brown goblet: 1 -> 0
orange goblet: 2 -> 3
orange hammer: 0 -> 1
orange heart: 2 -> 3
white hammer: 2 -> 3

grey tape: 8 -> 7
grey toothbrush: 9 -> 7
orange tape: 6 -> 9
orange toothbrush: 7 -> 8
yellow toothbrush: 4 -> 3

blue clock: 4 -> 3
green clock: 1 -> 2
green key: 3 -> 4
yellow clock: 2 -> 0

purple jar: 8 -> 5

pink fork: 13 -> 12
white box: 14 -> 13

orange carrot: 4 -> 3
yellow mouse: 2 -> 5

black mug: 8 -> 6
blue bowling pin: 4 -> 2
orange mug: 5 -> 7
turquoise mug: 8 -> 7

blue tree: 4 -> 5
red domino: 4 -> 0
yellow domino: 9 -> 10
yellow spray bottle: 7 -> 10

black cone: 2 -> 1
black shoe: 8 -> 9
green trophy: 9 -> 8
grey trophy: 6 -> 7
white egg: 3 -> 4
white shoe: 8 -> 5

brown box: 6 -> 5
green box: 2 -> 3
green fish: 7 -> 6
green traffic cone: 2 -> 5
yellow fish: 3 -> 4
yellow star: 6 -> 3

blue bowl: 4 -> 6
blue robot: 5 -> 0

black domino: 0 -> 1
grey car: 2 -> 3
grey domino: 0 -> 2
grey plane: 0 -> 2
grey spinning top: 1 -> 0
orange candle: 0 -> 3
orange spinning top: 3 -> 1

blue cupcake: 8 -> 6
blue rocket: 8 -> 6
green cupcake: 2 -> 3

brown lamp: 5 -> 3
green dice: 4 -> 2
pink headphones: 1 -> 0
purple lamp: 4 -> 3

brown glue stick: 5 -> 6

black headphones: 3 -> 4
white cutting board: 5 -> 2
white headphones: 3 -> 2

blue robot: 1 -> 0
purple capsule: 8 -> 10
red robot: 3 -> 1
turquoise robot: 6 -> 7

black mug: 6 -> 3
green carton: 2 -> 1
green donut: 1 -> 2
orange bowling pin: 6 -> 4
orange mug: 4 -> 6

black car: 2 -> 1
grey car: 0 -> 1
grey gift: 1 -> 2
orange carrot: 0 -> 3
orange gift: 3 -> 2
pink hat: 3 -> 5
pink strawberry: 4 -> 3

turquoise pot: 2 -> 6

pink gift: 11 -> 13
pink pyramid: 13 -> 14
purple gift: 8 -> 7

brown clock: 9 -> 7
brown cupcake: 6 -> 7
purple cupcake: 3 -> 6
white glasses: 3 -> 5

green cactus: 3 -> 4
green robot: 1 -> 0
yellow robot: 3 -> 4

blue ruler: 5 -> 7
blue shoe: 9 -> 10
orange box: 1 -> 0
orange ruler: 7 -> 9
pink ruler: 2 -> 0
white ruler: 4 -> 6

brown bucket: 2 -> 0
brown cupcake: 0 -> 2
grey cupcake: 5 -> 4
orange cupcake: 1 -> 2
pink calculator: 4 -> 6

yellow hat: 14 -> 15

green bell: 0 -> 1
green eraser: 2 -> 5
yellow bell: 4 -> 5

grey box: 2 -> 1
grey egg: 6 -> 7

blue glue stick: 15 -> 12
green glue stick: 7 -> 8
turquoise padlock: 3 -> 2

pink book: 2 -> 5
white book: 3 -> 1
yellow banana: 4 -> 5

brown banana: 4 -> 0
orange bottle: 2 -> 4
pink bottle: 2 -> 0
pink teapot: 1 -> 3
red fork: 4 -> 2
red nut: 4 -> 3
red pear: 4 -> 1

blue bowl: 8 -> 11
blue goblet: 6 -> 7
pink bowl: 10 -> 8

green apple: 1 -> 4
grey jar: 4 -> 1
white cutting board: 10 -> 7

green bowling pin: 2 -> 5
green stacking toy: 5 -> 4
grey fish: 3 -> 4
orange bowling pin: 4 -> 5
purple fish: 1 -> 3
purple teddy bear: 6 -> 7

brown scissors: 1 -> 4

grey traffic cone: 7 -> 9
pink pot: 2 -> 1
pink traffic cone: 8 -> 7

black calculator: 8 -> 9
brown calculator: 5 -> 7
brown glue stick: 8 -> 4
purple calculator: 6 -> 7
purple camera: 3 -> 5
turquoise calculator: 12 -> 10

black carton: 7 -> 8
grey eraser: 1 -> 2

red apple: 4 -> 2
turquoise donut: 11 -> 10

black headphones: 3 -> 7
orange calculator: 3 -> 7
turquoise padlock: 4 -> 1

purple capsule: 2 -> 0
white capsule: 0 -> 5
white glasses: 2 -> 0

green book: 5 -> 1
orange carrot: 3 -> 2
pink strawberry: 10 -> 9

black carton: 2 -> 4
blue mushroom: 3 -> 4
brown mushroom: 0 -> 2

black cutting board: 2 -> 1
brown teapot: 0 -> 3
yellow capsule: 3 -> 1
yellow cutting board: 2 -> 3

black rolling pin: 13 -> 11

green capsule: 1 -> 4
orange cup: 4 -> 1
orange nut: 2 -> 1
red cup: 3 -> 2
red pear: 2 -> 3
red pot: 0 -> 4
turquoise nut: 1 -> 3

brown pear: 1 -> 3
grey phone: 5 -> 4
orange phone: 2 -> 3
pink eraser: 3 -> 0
********
* Exercise details *
Taking the records above, retype every line from the one with "grey cupcake: 5 -> 4" down to the one with "green glue stick: 7 -> 8", exactly and with nothing else.

* Output for this exercise *
grey cupcake: 5 -> 4
orange cupcake: 1 -> 2
pink calculator: 4 -> 6

yellow hat: 14 -> 15

green bell: 0 -> 1
green eraser: 2 -> 5
yellow bell: 4 -> 5

grey box: 2 -> 1
grey egg: 6 -> 7

blue glue stick: 15 -> 12
green glue stick: 7 -> 8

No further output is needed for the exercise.